▸ **PROBLEM DETAILS**
Each line below from the one containing "white 1x6 plate" through the one containing "none -> black 1x4 plate [297,76,440,231]" is to be given again exactly, and no line outside that span.

━━━ TASK MATERIAL

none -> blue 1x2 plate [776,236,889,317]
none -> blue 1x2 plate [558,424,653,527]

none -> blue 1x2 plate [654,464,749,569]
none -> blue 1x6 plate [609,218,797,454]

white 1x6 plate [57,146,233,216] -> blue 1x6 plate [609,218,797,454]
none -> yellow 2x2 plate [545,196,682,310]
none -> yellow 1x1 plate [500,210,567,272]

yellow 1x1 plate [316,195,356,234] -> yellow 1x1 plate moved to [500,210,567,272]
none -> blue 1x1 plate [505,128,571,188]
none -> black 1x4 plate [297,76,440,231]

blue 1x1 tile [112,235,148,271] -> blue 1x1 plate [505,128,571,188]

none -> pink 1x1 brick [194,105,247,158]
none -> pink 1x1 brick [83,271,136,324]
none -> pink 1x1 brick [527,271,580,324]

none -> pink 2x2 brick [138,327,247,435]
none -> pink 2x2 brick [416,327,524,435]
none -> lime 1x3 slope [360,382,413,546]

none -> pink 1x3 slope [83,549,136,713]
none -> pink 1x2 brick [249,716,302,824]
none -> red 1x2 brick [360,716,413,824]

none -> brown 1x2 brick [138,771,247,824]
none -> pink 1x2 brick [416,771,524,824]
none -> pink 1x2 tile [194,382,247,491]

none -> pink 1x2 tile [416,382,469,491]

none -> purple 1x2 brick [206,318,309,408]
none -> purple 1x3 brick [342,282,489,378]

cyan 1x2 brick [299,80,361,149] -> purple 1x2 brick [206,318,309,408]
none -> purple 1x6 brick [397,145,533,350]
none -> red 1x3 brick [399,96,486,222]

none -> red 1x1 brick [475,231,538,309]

━━━━━━

▸ **OUTPUT FOR THIS TASK**
white 1x6 plate [57,146,233,216] -> blue 1x6 plate [609,218,797,454]
none -> yellow 2x2 plate [545,196,682,310]
none -> yellow 1x1 plate [500,210,567,272]

yellow 1x1 plate [316,195,356,234] -> yellow 1x1 plate moved to [500,210,567,272]
none -> blue 1x1 plate [505,128,571,188]
none -> black 1x4 plate [297,76,440,231]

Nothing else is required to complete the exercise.